Filter the listing and keep only the lines with the word "cutting".

● Available data
※

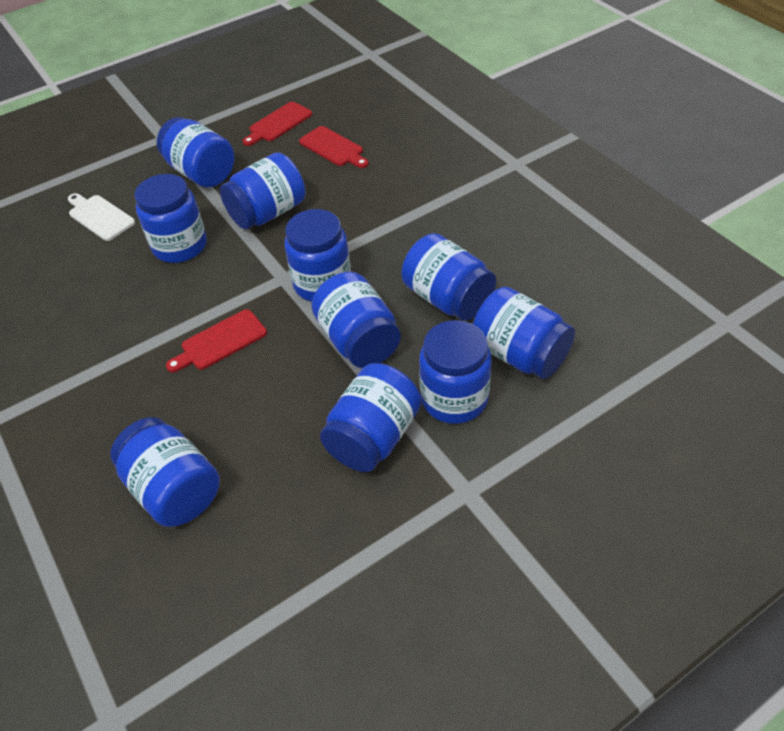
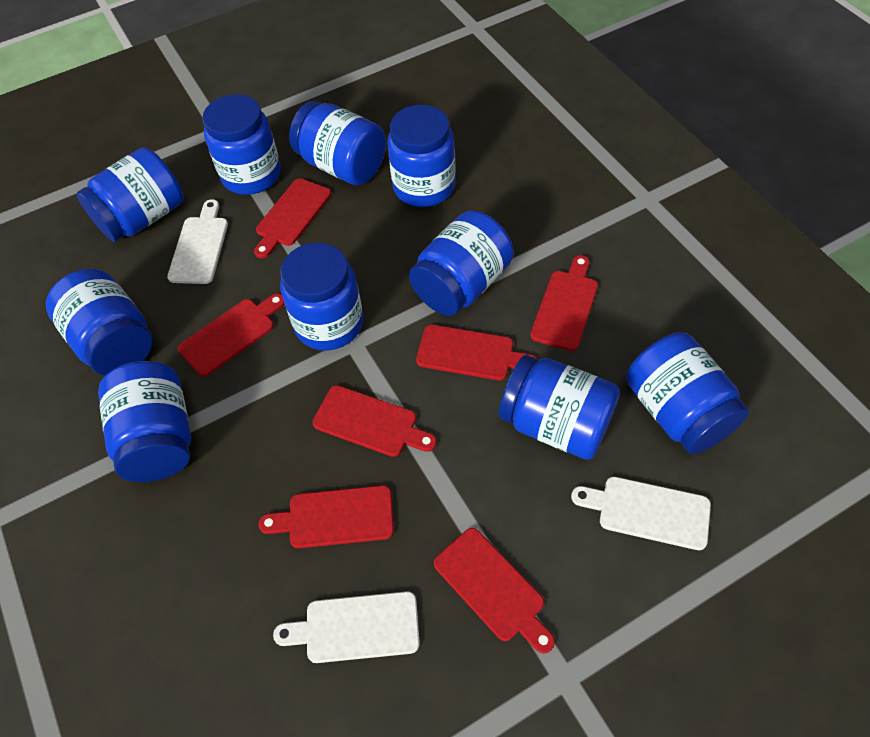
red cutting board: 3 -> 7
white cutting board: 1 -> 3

※

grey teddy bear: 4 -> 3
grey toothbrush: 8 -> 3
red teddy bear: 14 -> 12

※

● Completed task
red cutting board: 3 -> 7
white cutting board: 1 -> 3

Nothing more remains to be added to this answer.